§ MATERIAL PROVIDED:
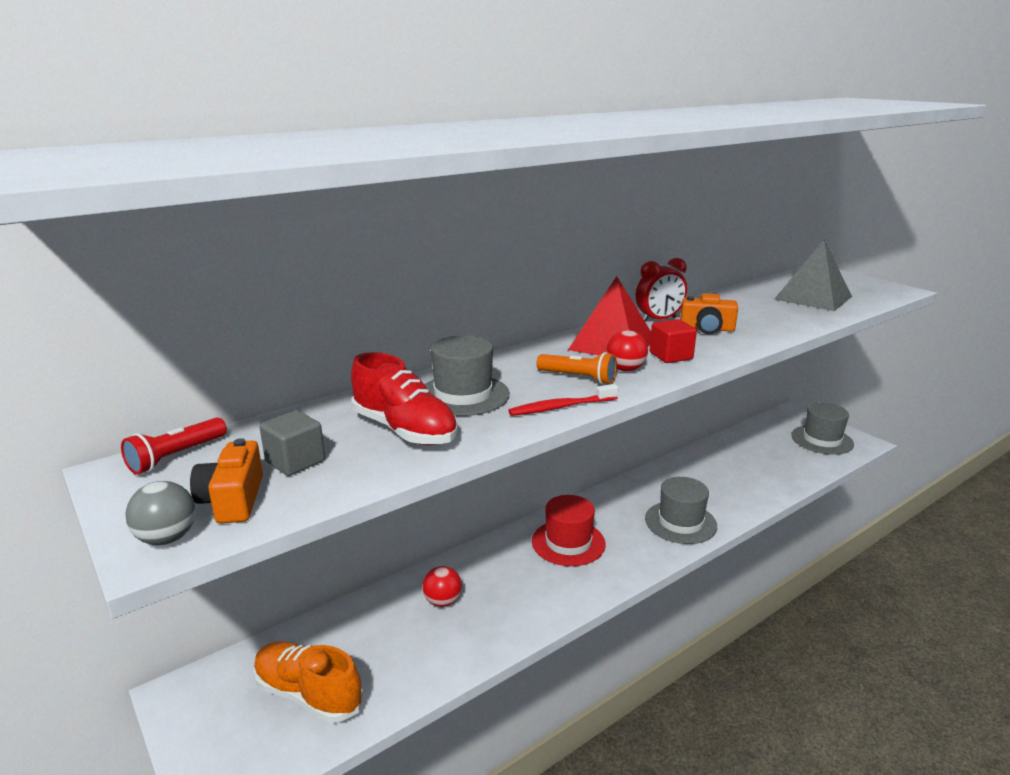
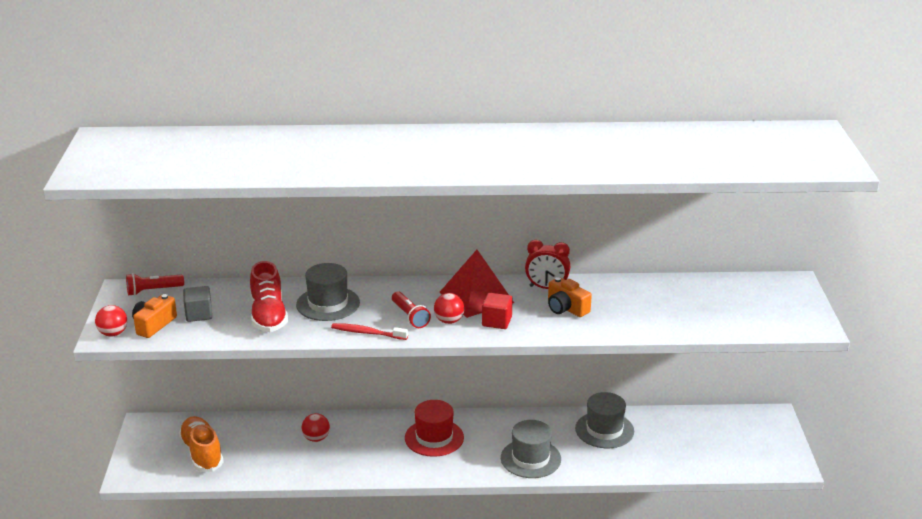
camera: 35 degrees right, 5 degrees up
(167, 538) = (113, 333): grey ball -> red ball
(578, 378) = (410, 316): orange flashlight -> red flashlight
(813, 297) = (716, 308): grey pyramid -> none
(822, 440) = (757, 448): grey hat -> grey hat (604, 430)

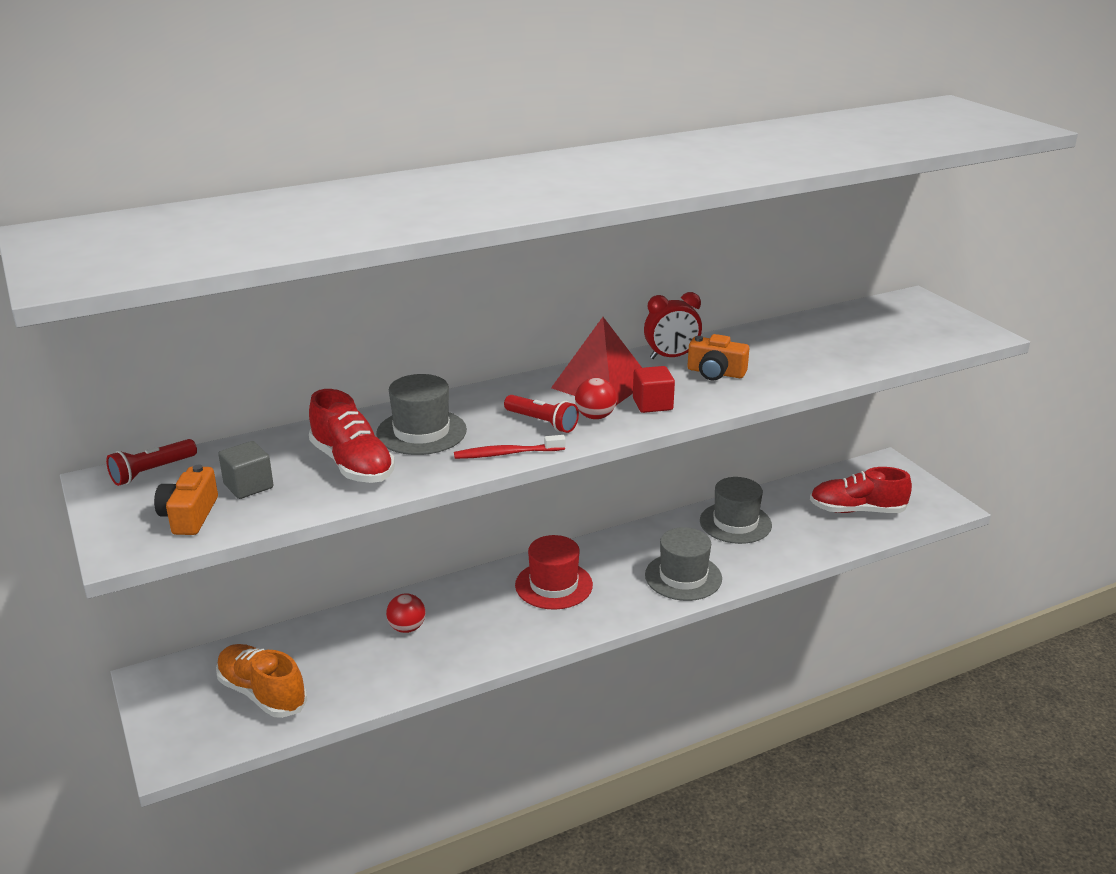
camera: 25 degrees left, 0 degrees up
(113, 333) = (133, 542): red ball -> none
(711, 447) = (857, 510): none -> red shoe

§ EXERCISE DESCRIPTION: Only a number is asked for here: the count of lines in the records that hold "none".

§ WRITTEN RESPONSE: 3